» Stated exercise
Which lines of the entries below contain the string "kern"? Pick out each of them in full.

★ ★ ★ ★

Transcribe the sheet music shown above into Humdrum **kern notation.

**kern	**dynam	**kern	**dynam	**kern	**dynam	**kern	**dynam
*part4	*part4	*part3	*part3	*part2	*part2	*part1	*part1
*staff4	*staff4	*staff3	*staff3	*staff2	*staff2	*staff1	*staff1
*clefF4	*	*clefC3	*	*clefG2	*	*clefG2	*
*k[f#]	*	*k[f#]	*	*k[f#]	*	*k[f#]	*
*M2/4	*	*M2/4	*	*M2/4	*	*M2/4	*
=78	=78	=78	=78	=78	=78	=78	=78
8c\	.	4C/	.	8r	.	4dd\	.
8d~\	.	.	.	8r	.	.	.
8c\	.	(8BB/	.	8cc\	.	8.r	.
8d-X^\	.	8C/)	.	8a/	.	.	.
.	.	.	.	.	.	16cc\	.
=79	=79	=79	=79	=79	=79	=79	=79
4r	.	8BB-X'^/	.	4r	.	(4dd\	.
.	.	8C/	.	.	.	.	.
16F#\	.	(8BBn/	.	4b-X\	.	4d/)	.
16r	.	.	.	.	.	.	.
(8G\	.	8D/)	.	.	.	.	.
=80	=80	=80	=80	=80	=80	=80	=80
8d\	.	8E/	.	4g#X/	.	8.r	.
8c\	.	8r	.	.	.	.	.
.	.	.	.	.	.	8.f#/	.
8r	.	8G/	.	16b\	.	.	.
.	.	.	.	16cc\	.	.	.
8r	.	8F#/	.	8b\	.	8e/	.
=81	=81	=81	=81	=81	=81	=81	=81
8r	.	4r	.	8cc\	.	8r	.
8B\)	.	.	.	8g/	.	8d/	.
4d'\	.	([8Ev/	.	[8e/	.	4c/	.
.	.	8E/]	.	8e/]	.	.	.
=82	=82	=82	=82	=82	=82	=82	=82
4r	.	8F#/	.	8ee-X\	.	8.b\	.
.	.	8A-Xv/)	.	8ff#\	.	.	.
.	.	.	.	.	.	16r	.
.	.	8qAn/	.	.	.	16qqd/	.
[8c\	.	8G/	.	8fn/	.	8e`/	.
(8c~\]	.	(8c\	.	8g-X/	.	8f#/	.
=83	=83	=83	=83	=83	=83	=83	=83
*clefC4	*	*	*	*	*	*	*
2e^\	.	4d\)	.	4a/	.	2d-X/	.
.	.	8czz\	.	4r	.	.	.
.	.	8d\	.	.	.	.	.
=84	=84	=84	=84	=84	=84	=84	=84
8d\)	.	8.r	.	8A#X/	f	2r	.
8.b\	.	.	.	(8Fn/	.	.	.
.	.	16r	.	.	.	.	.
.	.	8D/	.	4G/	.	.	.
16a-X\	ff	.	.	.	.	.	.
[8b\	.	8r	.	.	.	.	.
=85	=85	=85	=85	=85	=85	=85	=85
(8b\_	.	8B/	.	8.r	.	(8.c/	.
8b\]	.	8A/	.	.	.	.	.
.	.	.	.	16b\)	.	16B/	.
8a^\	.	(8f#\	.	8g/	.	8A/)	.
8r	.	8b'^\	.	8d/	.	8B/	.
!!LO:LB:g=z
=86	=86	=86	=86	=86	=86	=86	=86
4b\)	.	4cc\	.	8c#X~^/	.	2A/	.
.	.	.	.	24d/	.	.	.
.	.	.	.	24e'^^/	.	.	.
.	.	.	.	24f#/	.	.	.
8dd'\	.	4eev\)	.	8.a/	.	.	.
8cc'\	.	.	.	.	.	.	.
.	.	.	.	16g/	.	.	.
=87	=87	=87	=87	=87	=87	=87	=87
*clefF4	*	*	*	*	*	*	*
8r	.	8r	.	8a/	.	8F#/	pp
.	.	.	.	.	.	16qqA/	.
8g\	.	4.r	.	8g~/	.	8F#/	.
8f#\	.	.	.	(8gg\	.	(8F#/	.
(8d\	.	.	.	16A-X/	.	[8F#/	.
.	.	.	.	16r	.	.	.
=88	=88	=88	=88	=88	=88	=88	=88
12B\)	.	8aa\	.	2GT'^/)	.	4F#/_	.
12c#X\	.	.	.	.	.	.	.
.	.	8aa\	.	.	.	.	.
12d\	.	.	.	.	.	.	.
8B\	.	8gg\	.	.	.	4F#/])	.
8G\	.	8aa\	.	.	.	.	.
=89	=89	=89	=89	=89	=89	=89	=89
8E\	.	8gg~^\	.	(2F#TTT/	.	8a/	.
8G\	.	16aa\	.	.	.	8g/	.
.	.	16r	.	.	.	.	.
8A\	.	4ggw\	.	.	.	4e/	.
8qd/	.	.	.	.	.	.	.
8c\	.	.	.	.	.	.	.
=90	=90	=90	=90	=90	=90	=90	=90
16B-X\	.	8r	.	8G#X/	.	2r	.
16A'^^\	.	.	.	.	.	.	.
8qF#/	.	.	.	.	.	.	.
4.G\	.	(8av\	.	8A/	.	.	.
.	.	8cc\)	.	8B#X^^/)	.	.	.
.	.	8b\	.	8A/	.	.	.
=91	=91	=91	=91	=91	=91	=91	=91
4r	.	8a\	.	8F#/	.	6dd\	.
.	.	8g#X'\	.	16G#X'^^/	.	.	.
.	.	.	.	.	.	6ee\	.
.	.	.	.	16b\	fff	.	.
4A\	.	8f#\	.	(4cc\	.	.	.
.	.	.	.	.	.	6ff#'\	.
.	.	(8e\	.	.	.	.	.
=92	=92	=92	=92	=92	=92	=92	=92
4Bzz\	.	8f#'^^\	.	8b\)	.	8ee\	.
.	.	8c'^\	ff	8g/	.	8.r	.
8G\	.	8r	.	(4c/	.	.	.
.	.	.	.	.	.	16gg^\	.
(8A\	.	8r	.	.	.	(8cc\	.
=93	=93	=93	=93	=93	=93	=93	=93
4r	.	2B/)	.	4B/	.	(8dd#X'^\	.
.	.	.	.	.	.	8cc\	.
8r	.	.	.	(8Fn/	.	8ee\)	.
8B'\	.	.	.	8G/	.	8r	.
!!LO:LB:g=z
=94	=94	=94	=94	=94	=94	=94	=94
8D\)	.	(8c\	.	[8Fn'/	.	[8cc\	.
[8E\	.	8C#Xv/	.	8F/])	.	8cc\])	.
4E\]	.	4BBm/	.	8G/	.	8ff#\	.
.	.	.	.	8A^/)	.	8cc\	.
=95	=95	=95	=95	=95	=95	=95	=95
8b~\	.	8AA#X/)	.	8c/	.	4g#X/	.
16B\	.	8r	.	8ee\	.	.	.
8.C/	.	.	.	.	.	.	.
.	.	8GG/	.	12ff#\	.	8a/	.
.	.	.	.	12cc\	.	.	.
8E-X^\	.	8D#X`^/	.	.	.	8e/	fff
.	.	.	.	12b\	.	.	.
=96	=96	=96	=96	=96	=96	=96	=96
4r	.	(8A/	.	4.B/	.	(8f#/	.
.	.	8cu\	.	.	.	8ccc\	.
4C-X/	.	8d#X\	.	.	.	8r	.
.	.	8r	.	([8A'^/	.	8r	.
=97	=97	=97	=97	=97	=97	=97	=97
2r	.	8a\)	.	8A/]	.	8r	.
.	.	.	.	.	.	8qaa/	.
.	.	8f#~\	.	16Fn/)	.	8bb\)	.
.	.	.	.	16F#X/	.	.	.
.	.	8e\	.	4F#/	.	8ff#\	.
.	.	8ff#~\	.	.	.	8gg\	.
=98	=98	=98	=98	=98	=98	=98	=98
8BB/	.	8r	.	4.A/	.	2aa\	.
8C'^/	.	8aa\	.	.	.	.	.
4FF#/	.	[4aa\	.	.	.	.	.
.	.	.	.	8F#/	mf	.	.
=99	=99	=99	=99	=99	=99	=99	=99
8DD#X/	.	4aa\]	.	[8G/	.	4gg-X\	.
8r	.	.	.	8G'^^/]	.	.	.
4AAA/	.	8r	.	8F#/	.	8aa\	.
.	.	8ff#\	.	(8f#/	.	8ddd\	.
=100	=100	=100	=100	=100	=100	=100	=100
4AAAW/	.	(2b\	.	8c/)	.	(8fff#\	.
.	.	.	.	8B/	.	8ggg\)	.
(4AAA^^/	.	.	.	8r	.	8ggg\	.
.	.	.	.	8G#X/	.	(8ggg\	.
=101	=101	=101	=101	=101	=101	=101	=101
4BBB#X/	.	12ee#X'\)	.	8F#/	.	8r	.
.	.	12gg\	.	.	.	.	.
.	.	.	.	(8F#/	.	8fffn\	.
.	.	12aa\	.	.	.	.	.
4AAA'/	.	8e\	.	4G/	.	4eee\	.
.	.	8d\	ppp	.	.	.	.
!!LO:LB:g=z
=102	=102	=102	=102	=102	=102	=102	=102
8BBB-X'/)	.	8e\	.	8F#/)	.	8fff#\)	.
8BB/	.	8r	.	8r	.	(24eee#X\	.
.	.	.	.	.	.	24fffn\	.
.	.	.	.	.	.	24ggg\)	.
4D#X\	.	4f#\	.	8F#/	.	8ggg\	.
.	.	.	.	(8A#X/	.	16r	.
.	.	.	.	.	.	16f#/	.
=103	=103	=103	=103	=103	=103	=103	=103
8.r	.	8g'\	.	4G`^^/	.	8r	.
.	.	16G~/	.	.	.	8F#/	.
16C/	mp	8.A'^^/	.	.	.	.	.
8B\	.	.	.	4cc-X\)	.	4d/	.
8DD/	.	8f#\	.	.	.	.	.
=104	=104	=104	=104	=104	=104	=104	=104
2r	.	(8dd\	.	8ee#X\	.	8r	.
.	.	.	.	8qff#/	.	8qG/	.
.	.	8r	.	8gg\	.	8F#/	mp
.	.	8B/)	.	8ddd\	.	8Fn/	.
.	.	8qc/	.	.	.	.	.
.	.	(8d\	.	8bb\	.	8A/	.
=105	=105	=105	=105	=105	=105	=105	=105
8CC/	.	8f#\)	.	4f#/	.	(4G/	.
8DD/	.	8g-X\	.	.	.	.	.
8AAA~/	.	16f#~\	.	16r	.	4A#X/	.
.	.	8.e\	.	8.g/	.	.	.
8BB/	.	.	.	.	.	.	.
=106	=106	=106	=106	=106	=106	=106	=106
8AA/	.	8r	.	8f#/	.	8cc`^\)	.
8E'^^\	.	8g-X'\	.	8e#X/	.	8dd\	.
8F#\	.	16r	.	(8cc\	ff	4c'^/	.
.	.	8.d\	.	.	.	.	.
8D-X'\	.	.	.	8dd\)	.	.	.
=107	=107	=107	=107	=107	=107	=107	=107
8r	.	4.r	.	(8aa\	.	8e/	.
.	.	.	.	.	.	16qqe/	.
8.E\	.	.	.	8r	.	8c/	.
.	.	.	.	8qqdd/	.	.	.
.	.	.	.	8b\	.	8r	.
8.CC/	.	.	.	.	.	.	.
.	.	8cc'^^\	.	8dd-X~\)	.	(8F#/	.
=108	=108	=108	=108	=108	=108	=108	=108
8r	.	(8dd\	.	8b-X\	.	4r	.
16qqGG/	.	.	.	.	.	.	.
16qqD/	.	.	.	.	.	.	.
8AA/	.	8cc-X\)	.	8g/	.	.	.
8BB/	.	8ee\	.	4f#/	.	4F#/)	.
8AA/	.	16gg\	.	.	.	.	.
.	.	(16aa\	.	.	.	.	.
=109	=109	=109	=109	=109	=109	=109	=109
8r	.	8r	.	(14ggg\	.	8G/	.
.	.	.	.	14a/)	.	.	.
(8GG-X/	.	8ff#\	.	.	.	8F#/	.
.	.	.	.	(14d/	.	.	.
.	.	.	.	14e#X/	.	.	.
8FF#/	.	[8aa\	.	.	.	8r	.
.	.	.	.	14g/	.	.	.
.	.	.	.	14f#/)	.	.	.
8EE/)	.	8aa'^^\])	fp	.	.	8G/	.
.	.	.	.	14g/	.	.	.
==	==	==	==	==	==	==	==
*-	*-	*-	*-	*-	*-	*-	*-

★ ★ ★ ★

» Answer to this task
Transcribe the sheet music shown above into Humdrum **kern notation.
**kern	**dynam	**kern	**dynam	**kern	**dynam	**kern	**dynam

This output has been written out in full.